Task requirements -
Beneath this line is the data. Output exactly the lines from the line with "yellow eraser [559,198,622,218]" to the line with "white carrot [516,394,644,429]", both ends included, and nothing more.

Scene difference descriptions
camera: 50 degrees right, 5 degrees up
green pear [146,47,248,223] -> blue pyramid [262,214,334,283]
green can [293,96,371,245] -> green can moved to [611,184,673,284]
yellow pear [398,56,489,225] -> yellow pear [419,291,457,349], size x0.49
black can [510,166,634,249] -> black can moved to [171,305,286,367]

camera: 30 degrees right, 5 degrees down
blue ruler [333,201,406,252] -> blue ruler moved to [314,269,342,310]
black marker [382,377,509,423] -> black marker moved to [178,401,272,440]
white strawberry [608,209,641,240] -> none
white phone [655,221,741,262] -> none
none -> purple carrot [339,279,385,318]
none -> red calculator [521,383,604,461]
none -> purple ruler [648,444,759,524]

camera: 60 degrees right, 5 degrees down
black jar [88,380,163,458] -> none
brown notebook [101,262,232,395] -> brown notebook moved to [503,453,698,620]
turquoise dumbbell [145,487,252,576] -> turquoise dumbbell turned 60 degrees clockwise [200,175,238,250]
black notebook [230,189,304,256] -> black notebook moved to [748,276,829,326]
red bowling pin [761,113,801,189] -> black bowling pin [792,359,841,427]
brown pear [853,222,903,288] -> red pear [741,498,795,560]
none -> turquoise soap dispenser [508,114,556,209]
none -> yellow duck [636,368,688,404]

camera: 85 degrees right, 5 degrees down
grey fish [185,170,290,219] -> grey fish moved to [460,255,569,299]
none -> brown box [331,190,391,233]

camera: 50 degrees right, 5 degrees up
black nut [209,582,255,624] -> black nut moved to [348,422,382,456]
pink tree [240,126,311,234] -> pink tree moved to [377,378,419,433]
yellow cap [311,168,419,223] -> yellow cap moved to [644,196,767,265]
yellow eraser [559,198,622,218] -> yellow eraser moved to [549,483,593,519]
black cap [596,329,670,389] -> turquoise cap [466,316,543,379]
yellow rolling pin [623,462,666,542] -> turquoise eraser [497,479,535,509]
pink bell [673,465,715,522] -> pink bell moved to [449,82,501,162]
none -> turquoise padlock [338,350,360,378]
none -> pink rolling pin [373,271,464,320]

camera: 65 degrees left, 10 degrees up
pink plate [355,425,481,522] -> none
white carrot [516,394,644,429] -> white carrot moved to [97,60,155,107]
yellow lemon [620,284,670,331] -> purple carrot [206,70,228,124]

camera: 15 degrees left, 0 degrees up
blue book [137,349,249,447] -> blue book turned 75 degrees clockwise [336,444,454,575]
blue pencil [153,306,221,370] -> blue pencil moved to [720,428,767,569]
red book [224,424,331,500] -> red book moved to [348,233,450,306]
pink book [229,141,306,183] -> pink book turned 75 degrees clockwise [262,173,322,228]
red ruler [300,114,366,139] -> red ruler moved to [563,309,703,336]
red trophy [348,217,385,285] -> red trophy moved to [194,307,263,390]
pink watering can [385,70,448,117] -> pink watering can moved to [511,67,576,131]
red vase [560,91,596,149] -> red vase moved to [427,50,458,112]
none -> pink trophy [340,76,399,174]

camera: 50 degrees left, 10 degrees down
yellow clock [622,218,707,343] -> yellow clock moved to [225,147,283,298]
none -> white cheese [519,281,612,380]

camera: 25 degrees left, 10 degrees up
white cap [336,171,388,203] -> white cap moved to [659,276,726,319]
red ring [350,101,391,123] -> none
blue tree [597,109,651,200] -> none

Finished exercise -
yellow eraser [559,198,622,218] -> yellow eraser moved to [549,483,593,519]
black cap [596,329,670,389] -> turquoise cap [466,316,543,379]
yellow rolling pin [623,462,666,542] -> turquoise eraser [497,479,535,509]
pink bell [673,465,715,522] -> pink bell moved to [449,82,501,162]
none -> turquoise padlock [338,350,360,378]
none -> pink rolling pin [373,271,464,320]

camera: 65 degrees left, 10 degrees up
pink plate [355,425,481,522] -> none
white carrot [516,394,644,429] -> white carrot moved to [97,60,155,107]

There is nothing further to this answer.